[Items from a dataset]

BEGIN

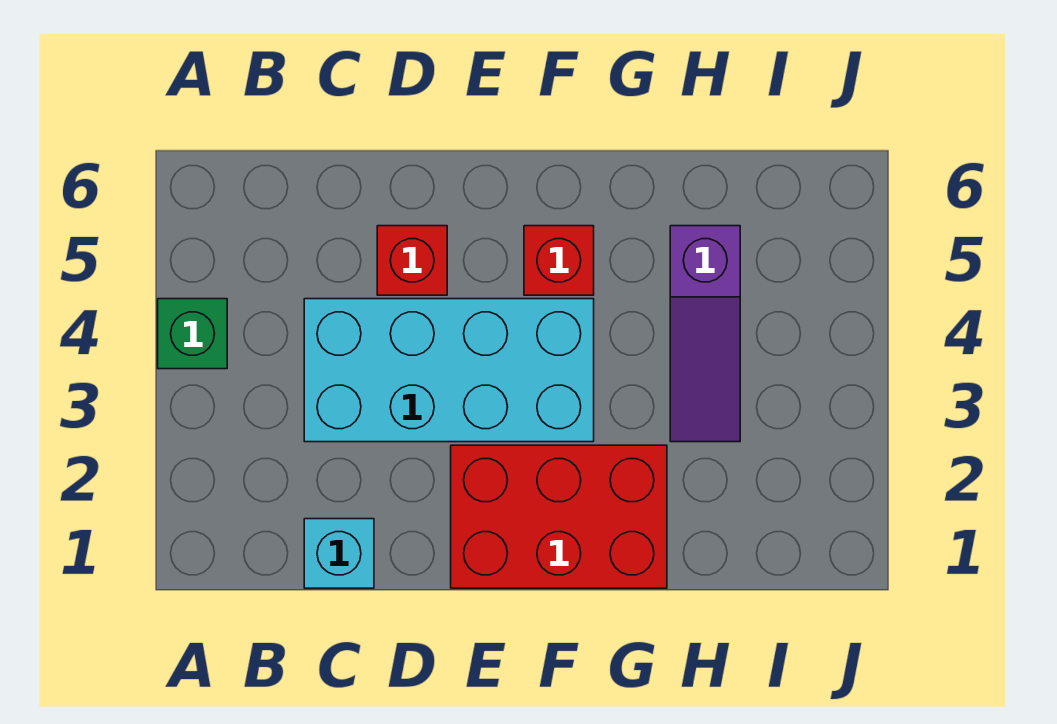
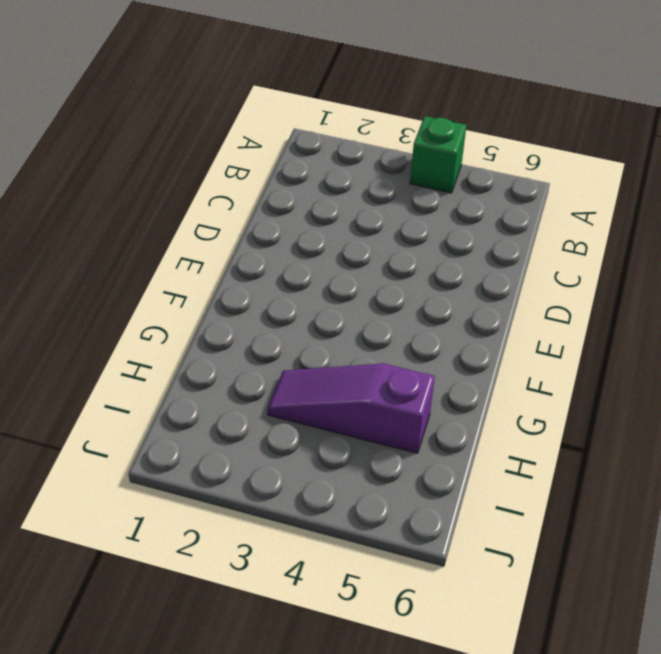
none -> cyan brick C1 level 1
none -> cyan brick C3:F4 level 1

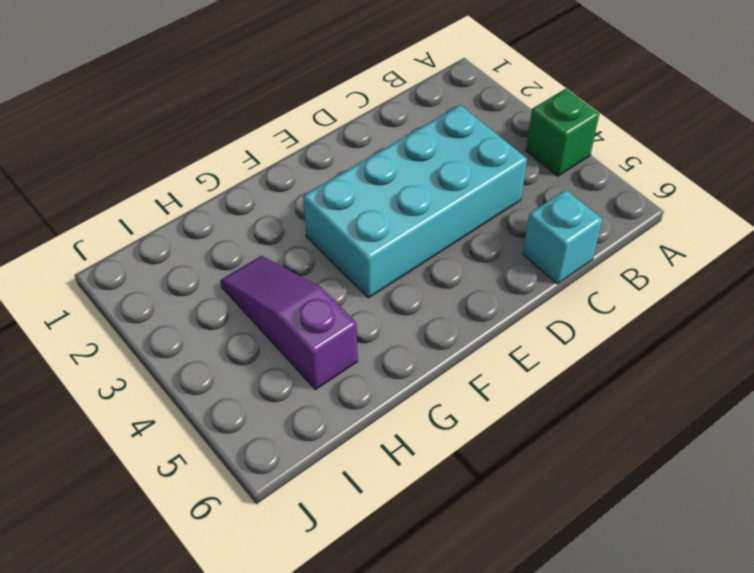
cyan brick C6 level 1 -> cyan brick C1 level 1
none -> red brick D5 level 1
none -> red brick E1:G2 level 1

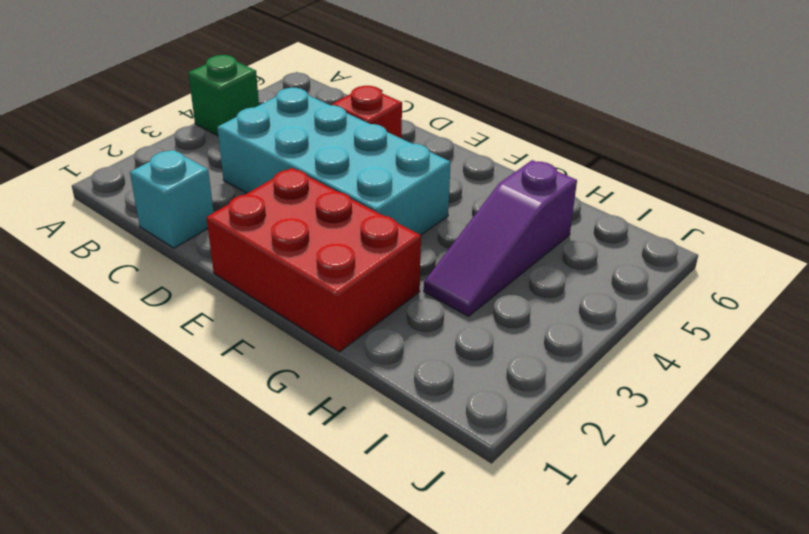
none -> red brick F5 level 1

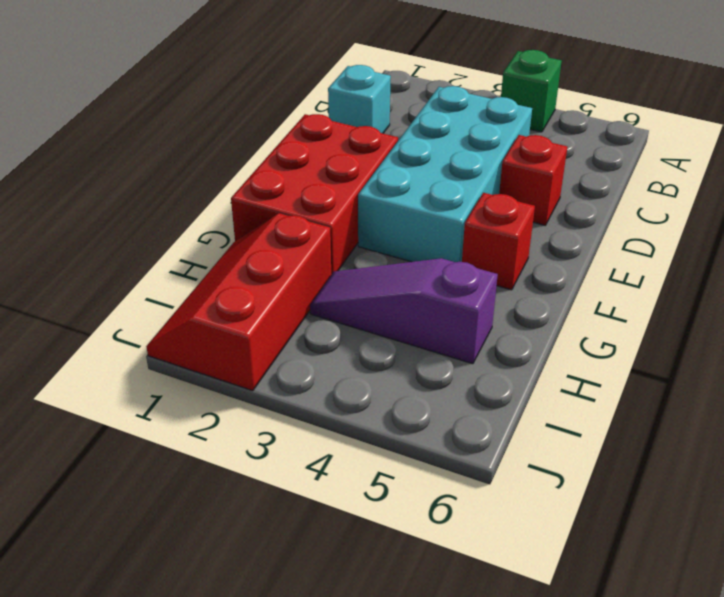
red slope H1:J2 level 1 top 2 -> none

END

HOW TO COMPLETE THIS TASK:
Your answer must be an exact copy of the lines from the one with "none -> red brick E1:G2 level 1" through the final line of the data, both included, without any pictures.

REPLY TO THE TASK:
none -> red brick E1:G2 level 1

none -> red brick F5 level 1

red slope H1:J2 level 1 top 2 -> none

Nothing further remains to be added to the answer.